EXERCISE DIRECTIONS
Each entry needs to be given again, character for character.

AVAILABLE RECORDS
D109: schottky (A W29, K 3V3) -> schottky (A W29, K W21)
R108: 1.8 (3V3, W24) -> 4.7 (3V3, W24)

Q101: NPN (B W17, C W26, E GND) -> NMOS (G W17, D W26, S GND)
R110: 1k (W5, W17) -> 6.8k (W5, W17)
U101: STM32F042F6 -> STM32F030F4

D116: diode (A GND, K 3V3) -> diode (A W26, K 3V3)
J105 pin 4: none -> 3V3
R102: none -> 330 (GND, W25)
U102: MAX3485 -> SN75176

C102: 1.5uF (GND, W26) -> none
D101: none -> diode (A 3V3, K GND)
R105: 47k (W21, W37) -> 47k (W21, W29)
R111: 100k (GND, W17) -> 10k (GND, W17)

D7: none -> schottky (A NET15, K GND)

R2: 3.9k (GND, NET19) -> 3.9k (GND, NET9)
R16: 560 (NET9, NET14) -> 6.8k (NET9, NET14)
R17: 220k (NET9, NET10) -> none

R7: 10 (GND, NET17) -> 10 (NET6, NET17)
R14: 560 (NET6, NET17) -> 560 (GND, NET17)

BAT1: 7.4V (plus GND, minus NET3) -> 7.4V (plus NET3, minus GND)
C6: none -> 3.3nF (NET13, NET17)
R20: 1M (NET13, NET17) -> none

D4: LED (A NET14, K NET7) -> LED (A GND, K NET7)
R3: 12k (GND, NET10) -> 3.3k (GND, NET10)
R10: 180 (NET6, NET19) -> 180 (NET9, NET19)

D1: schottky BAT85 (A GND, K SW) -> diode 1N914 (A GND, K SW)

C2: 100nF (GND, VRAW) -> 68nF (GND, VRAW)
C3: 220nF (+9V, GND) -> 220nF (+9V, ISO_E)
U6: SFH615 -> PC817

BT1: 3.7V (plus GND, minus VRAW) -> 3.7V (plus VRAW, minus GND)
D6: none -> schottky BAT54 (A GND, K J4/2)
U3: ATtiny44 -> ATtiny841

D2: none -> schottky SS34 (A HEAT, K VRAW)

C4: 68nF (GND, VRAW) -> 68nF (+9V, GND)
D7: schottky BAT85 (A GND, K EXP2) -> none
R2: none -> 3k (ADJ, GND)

EXERCISE ANSWER
D109: schottky (A W29, K 3V3) -> schottky (A W29, K W21)
R108: 1.8 (3V3, W24) -> 4.7 (3V3, W24)

Q101: NPN (B W17, C W26, E GND) -> NMOS (G W17, D W26, S GND)
R110: 1k (W5, W17) -> 6.8k (W5, W17)
U101: STM32F042F6 -> STM32F030F4

D116: diode (A GND, K 3V3) -> diode (A W26, K 3V3)
J105 pin 4: none -> 3V3
R102: none -> 330 (GND, W25)
U102: MAX3485 -> SN75176

C102: 1.5uF (GND, W26) -> none
D101: none -> diode (A 3V3, K GND)
R105: 47k (W21, W37) -> 47k (W21, W29)
R111: 100k (GND, W17) -> 10k (GND, W17)

D7: none -> schottky (A NET15, K GND)

R2: 3.9k (GND, NET19) -> 3.9k (GND, NET9)
R16: 560 (NET9, NET14) -> 6.8k (NET9, NET14)
R17: 220k (NET9, NET10) -> none

R7: 10 (GND, NET17) -> 10 (NET6, NET17)
R14: 560 (NET6, NET17) -> 560 (GND, NET17)

BAT1: 7.4V (plus GND, minus NET3) -> 7.4V (plus NET3, minus GND)
C6: none -> 3.3nF (NET13, NET17)
R20: 1M (NET13, NET17) -> none

D4: LED (A NET14, K NET7) -> LED (A GND, K NET7)
R3: 12k (GND, NET10) -> 3.3k (GND, NET10)
R10: 180 (NET6, NET19) -> 180 (NET9, NET19)

D1: schottky BAT85 (A GND, K SW) -> diode 1N914 (A GND, K SW)

C2: 100nF (GND, VRAW) -> 68nF (GND, VRAW)
C3: 220nF (+9V, GND) -> 220nF (+9V, ISO_E)
U6: SFH615 -> PC817

BT1: 3.7V (plus GND, minus VRAW) -> 3.7V (plus VRAW, minus GND)
D6: none -> schottky BAT54 (A GND, K J4/2)
U3: ATtiny44 -> ATtiny841

D2: none -> schottky SS34 (A HEAT, K VRAW)

C4: 68nF (GND, VRAW) -> 68nF (+9V, GND)
D7: schottky BAT85 (A GND, K EXP2) -> none
R2: none -> 3k (ADJ, GND)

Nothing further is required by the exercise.